● WORK TO COMPLETE
Give each line of the material below as an entry in a numbered list, leaving out any blank lines.

(Items from a dataset)
______________________________

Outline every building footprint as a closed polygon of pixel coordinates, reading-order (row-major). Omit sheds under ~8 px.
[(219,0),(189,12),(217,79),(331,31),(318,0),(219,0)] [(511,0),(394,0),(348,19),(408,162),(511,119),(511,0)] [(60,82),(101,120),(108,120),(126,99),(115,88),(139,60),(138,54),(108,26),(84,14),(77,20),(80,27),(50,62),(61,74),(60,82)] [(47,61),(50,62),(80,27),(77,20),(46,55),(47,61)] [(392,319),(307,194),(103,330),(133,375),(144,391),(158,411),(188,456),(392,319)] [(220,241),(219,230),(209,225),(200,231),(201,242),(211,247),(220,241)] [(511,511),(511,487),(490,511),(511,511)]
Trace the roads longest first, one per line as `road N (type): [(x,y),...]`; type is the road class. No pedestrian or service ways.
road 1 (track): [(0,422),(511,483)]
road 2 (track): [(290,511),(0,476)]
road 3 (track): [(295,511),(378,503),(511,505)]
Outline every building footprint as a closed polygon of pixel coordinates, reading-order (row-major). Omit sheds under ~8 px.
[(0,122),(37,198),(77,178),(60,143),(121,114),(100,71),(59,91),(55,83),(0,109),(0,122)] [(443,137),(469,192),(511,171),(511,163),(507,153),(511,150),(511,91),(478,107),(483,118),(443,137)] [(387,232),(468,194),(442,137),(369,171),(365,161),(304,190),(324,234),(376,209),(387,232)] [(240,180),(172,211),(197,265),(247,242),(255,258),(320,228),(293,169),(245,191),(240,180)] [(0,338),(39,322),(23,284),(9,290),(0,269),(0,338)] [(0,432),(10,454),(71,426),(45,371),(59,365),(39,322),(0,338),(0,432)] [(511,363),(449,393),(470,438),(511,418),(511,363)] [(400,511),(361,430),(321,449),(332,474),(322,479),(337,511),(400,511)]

______________________________

● TASK RESPONSE
1. Outline every building footprint as a closed polygon of pixel coordinates, reading-order (row-major). Omit sheds under ~8 px.
2. [(219,0),(189,12),(217,79),(331,31),(318,0),(219,0)] [(511,0),(394,0),(348,19),(408,162),(511,119),(511,0)] [(60,82),(101,120),(108,120),(126,99),(115,88),(139,60),(138,54),(108,26),(84,14),(77,20),(80,27),(50,62),(61,74),(60,82)] [(47,61),(50,62),(80,27),(77,20),(46,55),(47,61)] [(392,319),(307,194),(103,330),(133,375),(144,391),(158,411),(188,456),(392,319)] [(220,241),(219,230),(209,225),(200,231),(201,242),(211,247),(220,241)] [(511,511),(511,487),(490,511),(511,511)]
3. Trace the roads longest first, one per line as `road N (type): [(x,y),...]`; type is the road class. No pedestrian or service ways.
4. road 1 (track): [(0,422),(511,483)]
5. road 2 (track): [(290,511),(0,476)]
6. road 3 (track): [(295,511),(378,503),(511,505)]
7. Outline every building footprint as a closed polygon of pixel coordinates, reading-order (row-major). Omit sheds under ~8 px.
8. [(0,122),(37,198),(77,178),(60,143),(121,114),(100,71),(59,91),(55,83),(0,109),(0,122)] [(443,137),(469,192),(511,171),(511,163),(507,153),(511,150),(511,91),(478,107),(483,118),(443,137)] [(387,232),(468,194),(442,137),(369,171),(365,161),(304,190),(324,234),(376,209),(387,232)] [(240,180),(172,211),(197,265),(247,242),(255,258),(320,228),(293,169),(245,191),(240,180)] [(0,338),(39,322),(23,284),(9,290),(0,269),(0,338)] [(0,432),(10,454),(71,426),(45,371),(59,365),(39,322),(0,338),(0,432)] [(511,363),(449,393),(470,438),(511,418),(511,363)] [(400,511),(361,430),(321,449),(332,474),(322,479),(337,511),(400,511)]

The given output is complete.